*** EXCERPTED RECORDS
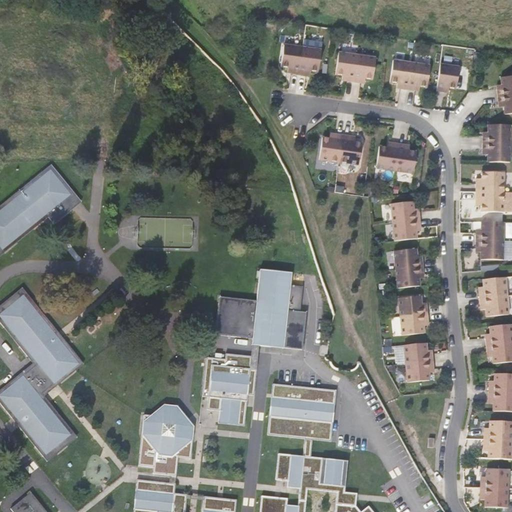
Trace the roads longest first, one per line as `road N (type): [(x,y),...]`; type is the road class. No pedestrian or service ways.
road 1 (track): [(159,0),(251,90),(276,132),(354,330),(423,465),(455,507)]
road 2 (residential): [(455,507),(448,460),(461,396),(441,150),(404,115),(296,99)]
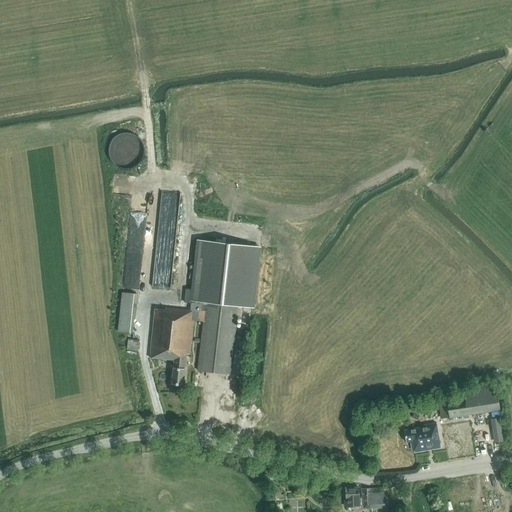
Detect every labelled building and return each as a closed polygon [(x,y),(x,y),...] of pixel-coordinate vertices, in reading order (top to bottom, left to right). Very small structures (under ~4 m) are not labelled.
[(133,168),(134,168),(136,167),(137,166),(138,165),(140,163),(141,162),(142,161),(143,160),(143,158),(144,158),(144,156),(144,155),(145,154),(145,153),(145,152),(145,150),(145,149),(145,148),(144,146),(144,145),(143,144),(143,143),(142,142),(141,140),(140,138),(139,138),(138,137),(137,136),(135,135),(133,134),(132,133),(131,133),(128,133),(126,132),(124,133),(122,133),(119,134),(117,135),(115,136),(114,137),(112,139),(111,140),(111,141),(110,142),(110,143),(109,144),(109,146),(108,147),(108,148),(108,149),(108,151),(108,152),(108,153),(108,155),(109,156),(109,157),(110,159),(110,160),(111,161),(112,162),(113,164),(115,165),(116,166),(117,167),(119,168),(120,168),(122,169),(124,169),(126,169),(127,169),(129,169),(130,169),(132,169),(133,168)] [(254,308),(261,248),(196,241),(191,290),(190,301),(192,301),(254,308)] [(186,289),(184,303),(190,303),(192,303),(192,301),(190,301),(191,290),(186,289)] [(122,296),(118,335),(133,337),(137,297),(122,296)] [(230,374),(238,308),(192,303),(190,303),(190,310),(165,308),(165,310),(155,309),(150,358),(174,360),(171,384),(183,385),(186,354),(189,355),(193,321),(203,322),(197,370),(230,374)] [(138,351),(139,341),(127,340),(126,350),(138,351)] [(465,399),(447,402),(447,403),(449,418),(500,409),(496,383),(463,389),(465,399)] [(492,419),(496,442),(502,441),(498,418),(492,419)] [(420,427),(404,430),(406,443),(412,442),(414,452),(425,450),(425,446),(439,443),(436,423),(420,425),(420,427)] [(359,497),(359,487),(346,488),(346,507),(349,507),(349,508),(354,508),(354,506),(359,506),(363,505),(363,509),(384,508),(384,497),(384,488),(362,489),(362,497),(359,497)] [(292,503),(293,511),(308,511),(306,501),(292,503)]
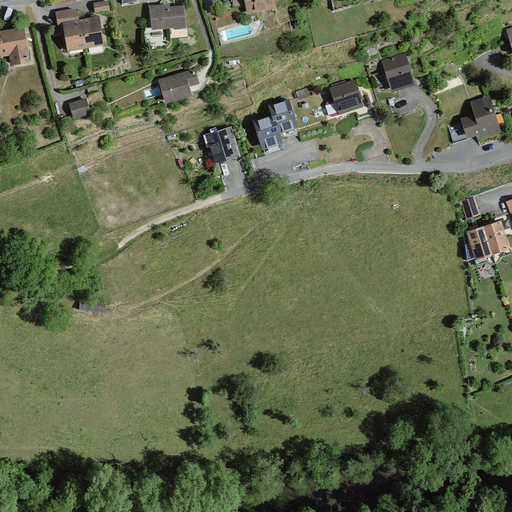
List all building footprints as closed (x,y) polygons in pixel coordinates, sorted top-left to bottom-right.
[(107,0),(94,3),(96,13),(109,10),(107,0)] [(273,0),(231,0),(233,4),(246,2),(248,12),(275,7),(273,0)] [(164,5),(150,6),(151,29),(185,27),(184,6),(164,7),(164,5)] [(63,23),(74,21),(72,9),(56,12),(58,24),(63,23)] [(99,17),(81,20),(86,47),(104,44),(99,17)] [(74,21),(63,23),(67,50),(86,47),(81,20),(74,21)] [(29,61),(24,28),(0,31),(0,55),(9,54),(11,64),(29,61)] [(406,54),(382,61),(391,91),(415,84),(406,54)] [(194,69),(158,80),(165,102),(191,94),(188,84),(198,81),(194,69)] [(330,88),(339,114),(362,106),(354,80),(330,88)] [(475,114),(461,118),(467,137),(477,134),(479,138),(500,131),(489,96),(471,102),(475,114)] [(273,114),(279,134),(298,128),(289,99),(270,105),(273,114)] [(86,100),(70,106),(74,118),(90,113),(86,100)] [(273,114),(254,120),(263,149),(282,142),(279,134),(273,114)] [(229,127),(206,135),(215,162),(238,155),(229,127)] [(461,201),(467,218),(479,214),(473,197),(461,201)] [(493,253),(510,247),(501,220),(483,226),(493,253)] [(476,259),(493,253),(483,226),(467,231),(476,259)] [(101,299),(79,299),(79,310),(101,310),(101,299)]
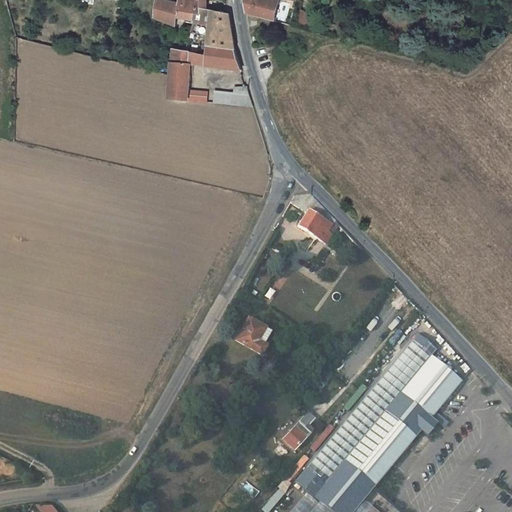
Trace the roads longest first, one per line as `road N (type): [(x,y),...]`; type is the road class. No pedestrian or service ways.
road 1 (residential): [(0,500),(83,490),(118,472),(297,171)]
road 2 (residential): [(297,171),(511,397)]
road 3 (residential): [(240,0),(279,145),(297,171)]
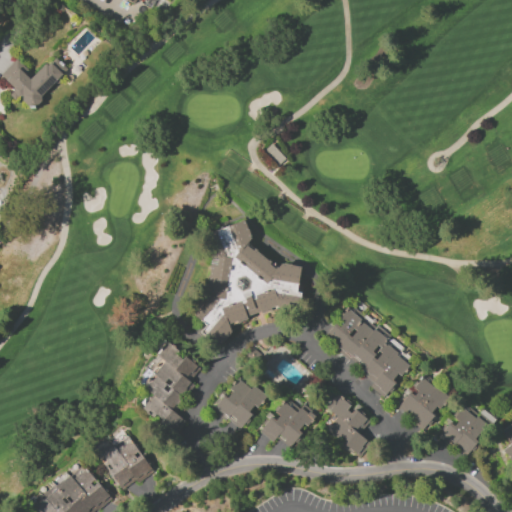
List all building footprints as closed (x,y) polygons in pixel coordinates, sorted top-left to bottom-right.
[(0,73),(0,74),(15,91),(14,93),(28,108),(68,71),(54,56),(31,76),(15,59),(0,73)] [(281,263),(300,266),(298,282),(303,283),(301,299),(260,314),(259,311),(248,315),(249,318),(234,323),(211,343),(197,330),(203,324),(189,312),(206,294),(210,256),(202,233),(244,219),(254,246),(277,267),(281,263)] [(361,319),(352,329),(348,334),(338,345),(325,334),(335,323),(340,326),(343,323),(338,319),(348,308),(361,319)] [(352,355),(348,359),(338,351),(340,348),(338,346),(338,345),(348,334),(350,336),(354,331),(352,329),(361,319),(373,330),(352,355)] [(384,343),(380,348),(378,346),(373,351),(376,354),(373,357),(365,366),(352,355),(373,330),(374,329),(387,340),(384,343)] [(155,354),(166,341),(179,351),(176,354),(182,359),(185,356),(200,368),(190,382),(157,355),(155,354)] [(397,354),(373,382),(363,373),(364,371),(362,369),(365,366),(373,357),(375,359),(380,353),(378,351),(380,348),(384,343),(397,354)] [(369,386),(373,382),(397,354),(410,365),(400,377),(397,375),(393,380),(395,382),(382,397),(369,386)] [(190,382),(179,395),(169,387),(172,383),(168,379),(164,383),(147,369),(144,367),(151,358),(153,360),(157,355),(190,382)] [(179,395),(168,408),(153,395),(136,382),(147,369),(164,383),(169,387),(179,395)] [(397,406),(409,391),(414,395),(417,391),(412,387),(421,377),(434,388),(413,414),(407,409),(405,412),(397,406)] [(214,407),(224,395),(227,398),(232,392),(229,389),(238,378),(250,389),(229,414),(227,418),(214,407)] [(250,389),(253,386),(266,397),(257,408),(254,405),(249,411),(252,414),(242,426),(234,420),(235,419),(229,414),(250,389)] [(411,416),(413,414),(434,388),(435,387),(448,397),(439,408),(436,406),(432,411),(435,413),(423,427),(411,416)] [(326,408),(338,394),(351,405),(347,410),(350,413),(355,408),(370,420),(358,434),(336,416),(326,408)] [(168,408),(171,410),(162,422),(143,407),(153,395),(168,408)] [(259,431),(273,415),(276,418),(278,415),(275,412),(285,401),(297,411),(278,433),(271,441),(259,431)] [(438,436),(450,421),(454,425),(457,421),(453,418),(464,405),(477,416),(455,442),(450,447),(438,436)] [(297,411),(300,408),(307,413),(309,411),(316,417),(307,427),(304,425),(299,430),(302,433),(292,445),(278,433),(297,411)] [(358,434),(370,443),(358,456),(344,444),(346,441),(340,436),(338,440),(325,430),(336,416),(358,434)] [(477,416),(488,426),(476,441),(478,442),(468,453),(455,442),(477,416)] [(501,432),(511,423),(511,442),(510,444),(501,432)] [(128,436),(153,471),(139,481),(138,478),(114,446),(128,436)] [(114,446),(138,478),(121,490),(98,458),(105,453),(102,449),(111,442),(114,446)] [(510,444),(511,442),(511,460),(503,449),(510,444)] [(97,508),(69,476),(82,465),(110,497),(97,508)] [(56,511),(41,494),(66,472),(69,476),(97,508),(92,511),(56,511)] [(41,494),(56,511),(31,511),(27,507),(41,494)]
******
*** EXCERPTED RECORDS
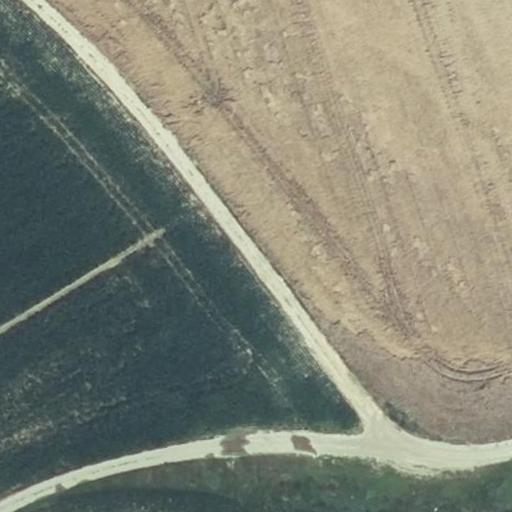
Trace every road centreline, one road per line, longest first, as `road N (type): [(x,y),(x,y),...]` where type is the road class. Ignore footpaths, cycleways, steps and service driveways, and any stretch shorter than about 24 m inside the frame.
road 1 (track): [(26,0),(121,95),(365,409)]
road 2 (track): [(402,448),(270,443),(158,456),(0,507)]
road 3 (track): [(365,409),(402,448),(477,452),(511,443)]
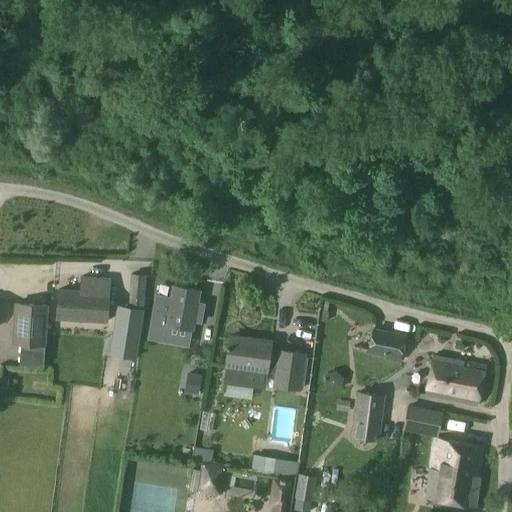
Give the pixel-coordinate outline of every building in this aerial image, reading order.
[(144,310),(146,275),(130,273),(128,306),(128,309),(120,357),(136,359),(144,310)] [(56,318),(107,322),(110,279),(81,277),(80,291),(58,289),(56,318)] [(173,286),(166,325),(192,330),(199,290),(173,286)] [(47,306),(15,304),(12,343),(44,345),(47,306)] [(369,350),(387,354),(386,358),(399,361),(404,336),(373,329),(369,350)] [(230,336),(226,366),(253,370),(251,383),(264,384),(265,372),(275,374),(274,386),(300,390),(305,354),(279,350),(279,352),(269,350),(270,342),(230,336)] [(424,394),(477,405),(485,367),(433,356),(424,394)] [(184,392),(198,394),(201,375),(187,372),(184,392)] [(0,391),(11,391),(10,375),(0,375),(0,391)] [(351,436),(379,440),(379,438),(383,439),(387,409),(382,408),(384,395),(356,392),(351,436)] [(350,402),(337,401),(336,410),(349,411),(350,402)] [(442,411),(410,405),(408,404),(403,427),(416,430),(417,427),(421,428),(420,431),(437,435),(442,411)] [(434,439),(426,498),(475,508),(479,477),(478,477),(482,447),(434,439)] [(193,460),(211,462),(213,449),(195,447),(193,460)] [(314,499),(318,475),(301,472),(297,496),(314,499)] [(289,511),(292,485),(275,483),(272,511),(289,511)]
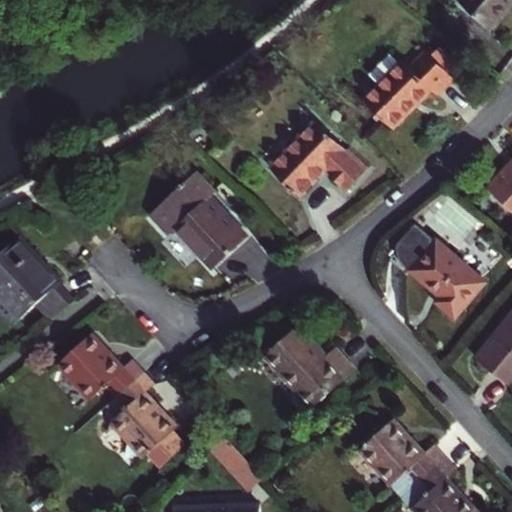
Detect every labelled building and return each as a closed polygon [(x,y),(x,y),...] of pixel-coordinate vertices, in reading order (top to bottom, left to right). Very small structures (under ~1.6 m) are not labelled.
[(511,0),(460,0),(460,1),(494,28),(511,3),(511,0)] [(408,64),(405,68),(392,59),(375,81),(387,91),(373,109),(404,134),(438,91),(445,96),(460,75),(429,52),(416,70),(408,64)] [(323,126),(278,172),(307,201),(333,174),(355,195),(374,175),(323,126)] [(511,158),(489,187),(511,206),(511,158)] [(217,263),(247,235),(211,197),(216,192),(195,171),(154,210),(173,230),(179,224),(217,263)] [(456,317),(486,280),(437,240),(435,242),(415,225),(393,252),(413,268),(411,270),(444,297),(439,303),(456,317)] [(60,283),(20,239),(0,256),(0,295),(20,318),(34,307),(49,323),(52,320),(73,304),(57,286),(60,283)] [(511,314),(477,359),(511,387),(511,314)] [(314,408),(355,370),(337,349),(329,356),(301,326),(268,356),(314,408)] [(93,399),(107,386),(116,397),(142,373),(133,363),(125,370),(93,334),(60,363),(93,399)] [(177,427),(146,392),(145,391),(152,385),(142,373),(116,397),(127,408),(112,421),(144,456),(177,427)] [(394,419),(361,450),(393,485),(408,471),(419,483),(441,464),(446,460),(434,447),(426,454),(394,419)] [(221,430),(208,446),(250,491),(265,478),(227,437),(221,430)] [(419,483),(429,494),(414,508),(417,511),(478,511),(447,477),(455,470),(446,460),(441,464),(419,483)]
******
*** EXCERPTED RECORDS
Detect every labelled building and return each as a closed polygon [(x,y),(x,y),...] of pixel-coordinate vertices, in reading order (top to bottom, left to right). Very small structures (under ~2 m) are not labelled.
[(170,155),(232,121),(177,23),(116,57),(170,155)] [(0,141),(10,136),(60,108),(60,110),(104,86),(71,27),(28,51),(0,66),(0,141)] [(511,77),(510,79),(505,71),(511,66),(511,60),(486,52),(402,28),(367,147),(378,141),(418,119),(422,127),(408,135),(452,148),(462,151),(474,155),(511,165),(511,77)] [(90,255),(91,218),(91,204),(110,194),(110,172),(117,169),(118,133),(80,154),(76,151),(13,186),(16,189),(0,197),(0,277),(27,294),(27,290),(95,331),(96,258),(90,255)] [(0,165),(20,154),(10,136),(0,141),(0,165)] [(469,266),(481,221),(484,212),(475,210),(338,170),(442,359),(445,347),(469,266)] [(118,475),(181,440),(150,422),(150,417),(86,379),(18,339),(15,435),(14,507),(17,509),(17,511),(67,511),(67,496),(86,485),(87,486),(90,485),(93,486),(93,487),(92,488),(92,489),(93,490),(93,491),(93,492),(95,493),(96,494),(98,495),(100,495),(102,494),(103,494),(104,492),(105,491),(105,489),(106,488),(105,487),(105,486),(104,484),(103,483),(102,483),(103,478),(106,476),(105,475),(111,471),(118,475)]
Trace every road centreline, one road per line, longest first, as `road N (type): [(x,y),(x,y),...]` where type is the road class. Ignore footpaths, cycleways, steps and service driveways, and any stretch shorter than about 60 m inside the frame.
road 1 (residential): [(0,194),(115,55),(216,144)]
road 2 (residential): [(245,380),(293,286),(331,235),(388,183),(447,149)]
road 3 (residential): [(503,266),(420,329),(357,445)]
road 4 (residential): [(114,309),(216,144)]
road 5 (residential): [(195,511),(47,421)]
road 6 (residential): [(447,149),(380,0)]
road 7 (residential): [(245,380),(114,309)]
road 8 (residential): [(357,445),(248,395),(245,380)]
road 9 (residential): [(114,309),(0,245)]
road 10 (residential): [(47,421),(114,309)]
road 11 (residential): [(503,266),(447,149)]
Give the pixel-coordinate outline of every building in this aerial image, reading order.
******
WHAT TO PRODUCE —
Please reproduce, unchanged, the lines above from the one containing "24 m inside the frame." through the one containing "road 3 (track): [(365,409),(402,448),(477,452),(511,443)]", including both of those lines.

SOLVED EXERCISE —
Trace every road centreline, one road per line, longest first, as `road N (type): [(x,y),(x,y),...]` where type is the road class. Ignore footpaths, cycleways, steps and service driveways, and any stretch shorter than about 24 m inside the frame.
road 1 (track): [(26,0),(121,95),(365,409)]
road 2 (track): [(402,448),(270,443),(158,456),(0,507)]
road 3 (track): [(365,409),(402,448),(477,452),(511,443)]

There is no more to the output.